▶ _The task_
Count, please, the lines in the listing below that contain "none", and reply with the count only.

▶ _Source information_
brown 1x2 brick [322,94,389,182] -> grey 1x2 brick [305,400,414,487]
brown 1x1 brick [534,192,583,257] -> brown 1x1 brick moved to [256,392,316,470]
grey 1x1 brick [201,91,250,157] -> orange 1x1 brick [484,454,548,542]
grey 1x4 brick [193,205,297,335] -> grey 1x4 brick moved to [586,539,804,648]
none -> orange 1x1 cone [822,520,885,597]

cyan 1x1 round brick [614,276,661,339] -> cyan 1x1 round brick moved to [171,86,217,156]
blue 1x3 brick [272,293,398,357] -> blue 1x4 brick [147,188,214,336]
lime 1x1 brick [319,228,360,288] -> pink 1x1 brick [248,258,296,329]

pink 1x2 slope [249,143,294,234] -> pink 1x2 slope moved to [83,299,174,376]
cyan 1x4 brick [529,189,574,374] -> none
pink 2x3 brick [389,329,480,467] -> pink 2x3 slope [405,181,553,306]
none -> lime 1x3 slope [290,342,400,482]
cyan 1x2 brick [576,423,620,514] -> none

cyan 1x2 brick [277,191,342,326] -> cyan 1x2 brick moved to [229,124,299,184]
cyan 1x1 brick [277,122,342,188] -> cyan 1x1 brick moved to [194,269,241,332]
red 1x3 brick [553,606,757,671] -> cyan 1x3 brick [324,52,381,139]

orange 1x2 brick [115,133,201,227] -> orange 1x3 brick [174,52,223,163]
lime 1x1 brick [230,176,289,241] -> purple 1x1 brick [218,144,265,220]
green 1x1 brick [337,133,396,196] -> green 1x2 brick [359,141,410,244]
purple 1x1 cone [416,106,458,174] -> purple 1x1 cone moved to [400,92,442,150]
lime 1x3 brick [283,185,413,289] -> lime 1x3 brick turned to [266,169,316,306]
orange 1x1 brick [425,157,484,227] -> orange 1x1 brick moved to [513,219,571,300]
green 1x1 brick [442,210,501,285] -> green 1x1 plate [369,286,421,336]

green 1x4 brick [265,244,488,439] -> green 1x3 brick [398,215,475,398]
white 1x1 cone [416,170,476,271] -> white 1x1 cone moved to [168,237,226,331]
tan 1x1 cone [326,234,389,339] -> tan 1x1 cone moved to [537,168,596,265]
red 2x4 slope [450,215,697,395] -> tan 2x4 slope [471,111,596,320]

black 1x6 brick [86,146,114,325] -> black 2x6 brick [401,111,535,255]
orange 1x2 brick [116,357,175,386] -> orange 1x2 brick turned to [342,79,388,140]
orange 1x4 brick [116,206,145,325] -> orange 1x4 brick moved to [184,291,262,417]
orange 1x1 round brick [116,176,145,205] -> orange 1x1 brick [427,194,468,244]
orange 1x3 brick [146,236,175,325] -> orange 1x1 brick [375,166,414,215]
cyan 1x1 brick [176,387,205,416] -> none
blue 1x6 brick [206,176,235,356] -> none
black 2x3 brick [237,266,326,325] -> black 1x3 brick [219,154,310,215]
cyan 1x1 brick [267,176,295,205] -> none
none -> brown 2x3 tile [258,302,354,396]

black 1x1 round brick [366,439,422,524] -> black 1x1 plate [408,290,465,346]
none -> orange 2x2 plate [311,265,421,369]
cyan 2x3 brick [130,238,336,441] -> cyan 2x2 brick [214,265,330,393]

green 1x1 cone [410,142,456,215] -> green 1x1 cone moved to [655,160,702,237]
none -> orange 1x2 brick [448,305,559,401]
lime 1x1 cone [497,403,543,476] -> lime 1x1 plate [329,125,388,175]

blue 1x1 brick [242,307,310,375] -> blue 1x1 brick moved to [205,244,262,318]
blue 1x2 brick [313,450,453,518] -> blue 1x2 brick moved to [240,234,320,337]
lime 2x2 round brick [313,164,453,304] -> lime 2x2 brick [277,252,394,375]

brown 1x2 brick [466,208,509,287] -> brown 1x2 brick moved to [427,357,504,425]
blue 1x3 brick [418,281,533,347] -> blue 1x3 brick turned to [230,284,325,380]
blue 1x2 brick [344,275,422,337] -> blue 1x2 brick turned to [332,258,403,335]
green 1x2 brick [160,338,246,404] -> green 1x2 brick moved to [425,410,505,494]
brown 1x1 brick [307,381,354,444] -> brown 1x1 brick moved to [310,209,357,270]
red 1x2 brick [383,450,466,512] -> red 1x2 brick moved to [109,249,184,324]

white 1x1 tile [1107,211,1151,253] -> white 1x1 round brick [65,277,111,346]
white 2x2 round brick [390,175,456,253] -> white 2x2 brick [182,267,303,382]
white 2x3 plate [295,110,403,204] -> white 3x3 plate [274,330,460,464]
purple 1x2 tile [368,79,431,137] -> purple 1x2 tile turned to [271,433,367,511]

▶ _Answer_
10